EXERCISE MATERIALS =>
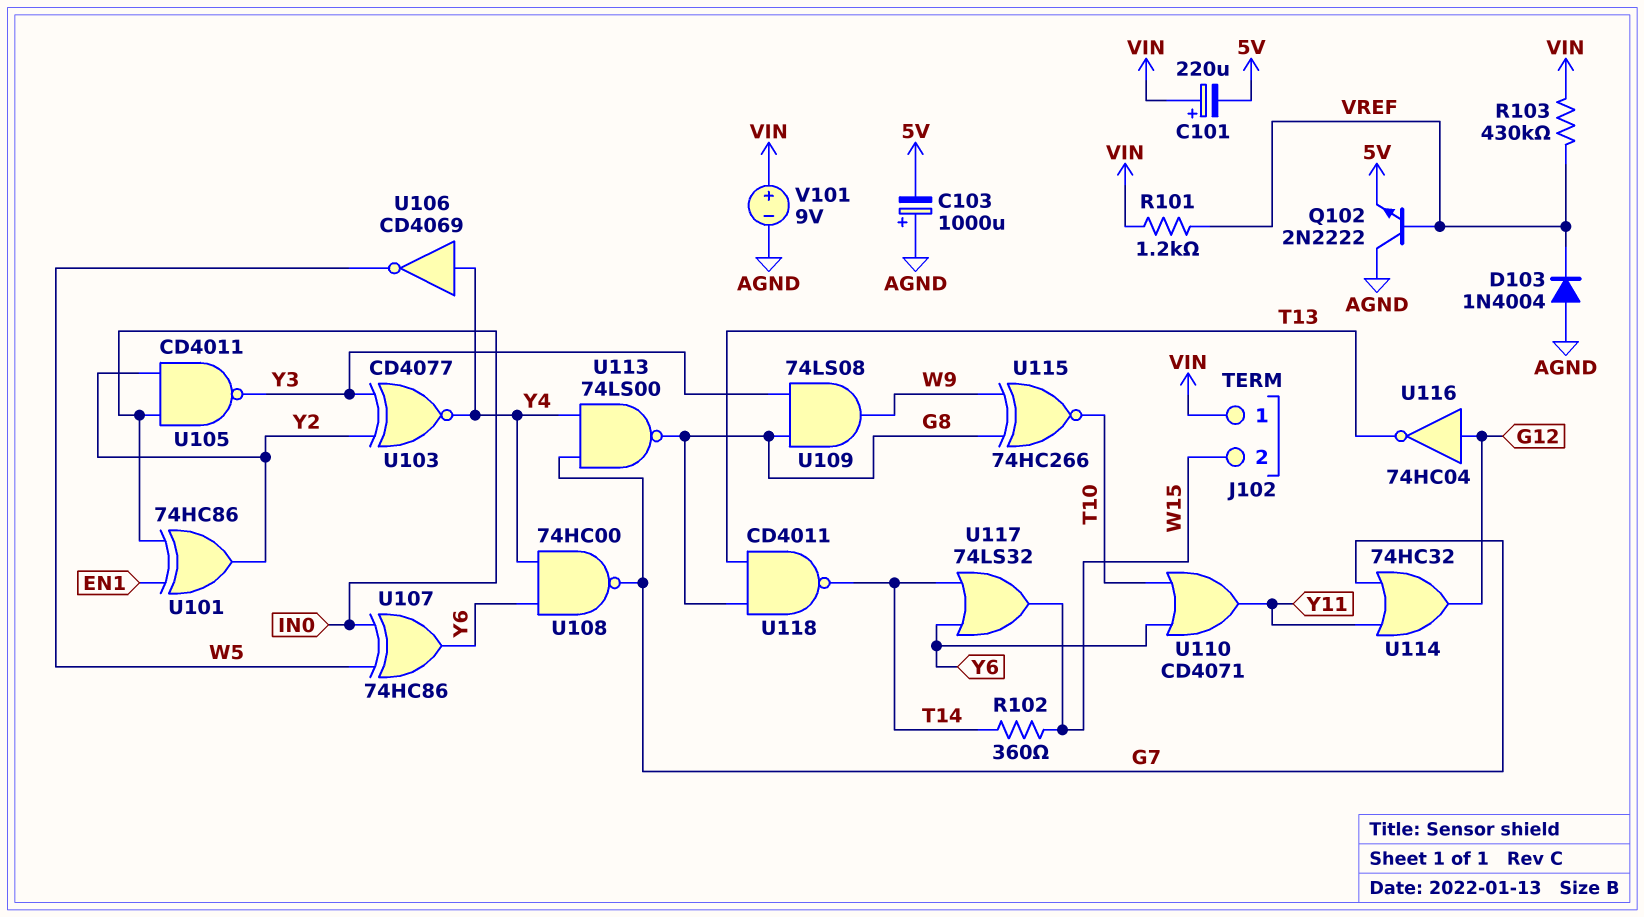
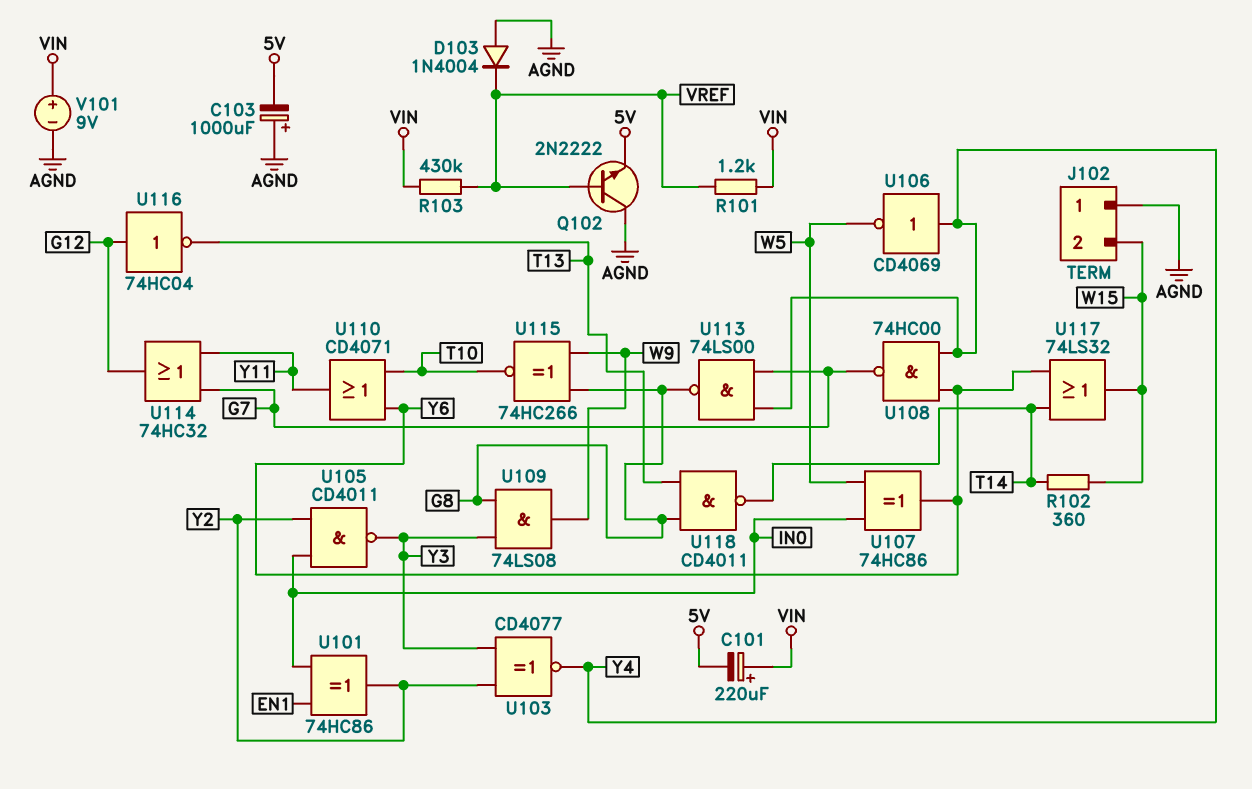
J102 pin 1: VIN -> AGND

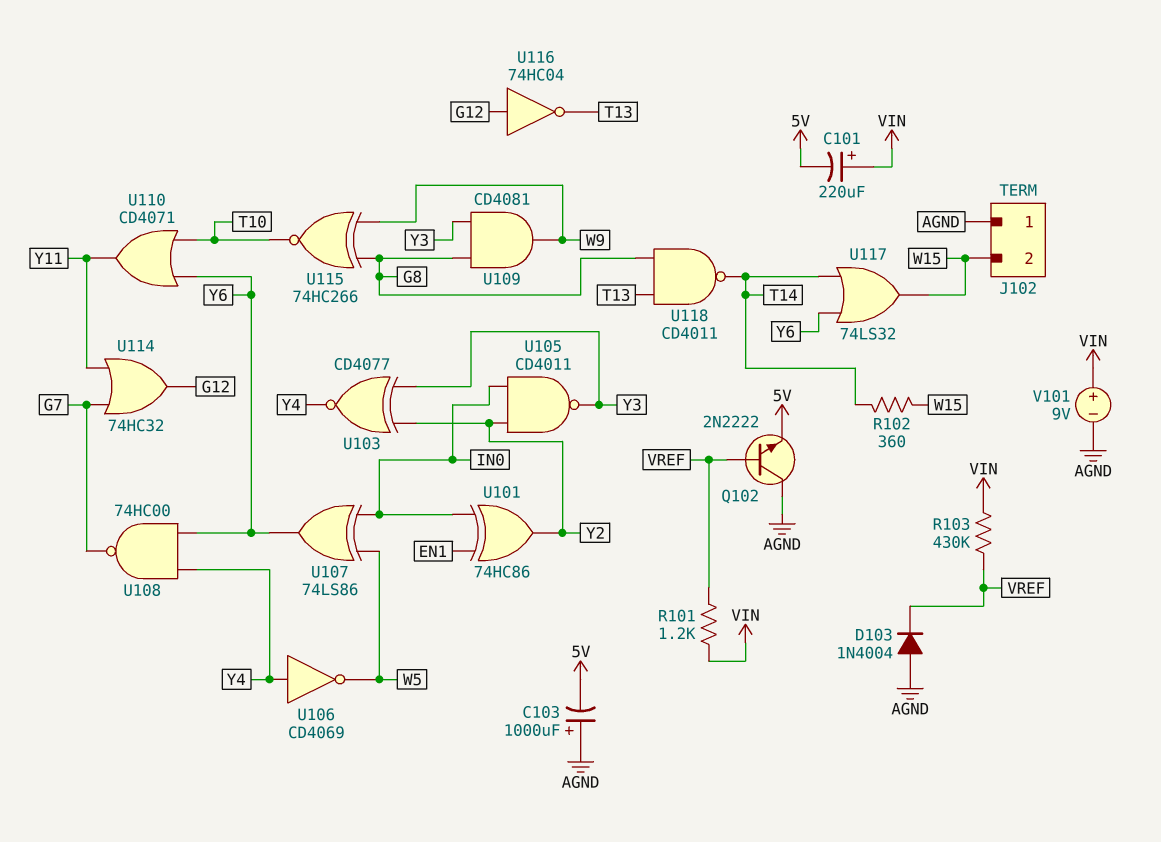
U107: XOR 74HC86 (in IN0, in W5, out Y6) -> XOR 74LS86 (in IN0, in W5, out Y6)
U109: AND 74LS08 (in G8, in Y3, out W9) -> AND CD4081 (in G8, in Y3, out W9)
U113: NAND 74LS00 (in G7, in Y4, out G8) -> none

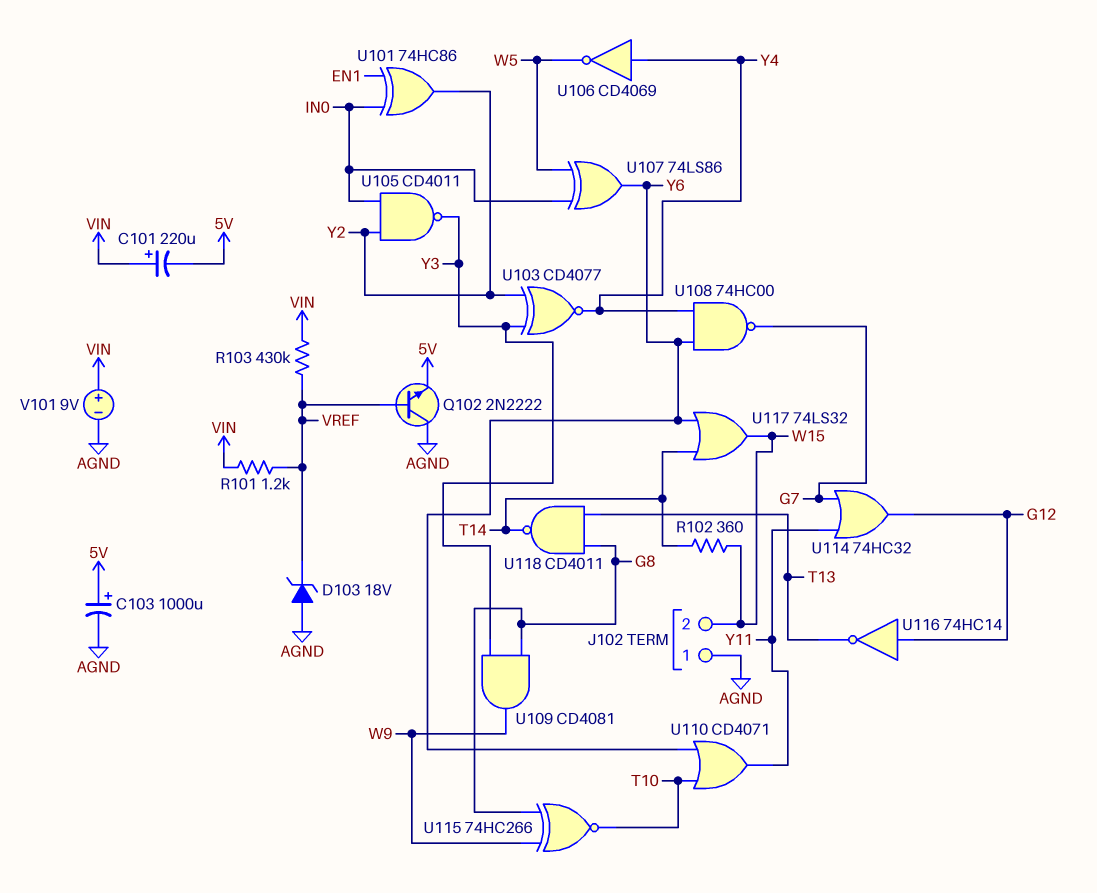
C103: 1000uF (plus AGND, minus 5V) -> 1000uF (plus 5V, minus AGND)
D103: diode 1N4004 (A AGND, K VREF) -> zener 18V (A AGND, K VREF)
U116: NOT 74HC04 (in G12, out T13) -> NOT 74HC14 (in G12, out T13)

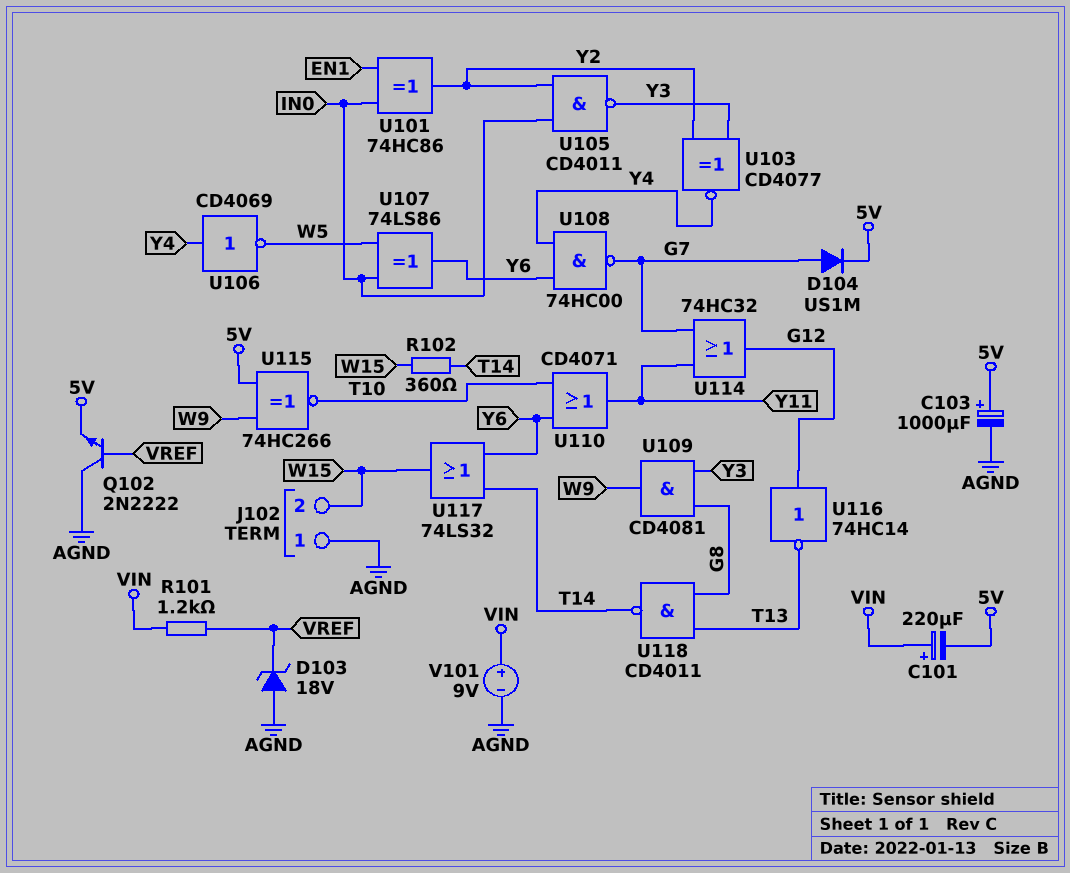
D104: none -> diode US1M (A G7, K 5V)
R103: 430k (VIN, VREF) -> none
U115: XNOR 74HC266 (in G8, in W9, out T10) -> XNOR 74HC266 (in 5V, in W9, out T10)

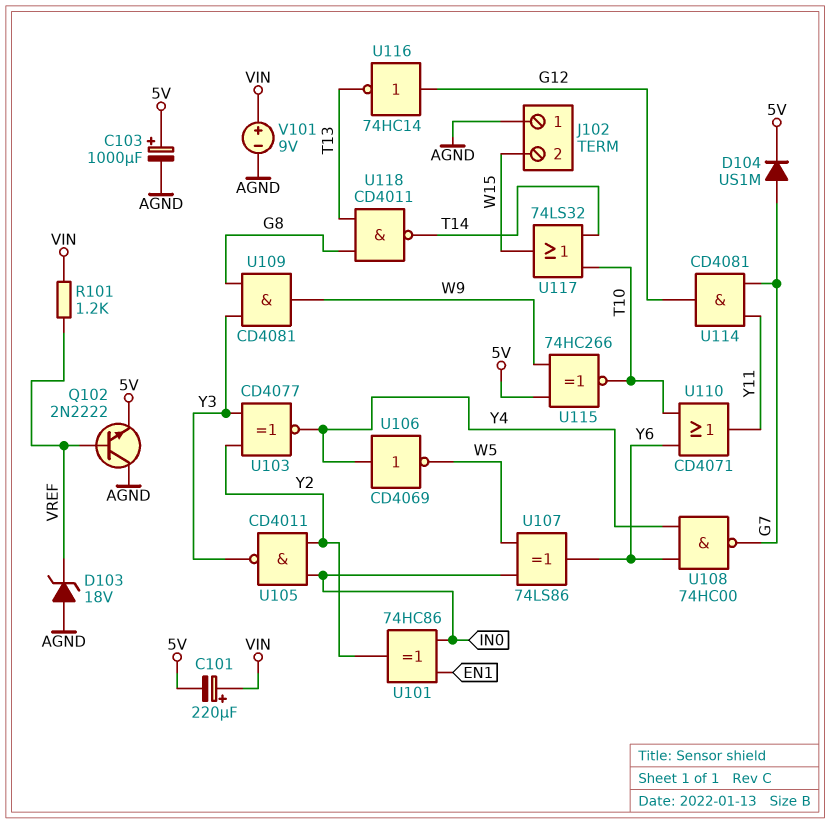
R102: 360 (T14, W15) -> none
U114: OR 74HC32 (in G7, in Y11, out G12) -> AND CD4081 (in G7, in Y11, out G12)
U117: OR 74LS32 (in T14, in Y6, out W15) -> OR 74LS32 (in T10, in T14, out W15)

REQUIRED WORK =>
Which lines in the entries above contain "none"? Pull each of them out.

REPLY TO THE TASK =>
U113: NAND 74LS00 (in G7, in Y4, out G8) -> none
D104: none -> diode US1M (A G7, K 5V)
R103: 430k (VIN, VREF) -> none
R102: 360 (T14, W15) -> none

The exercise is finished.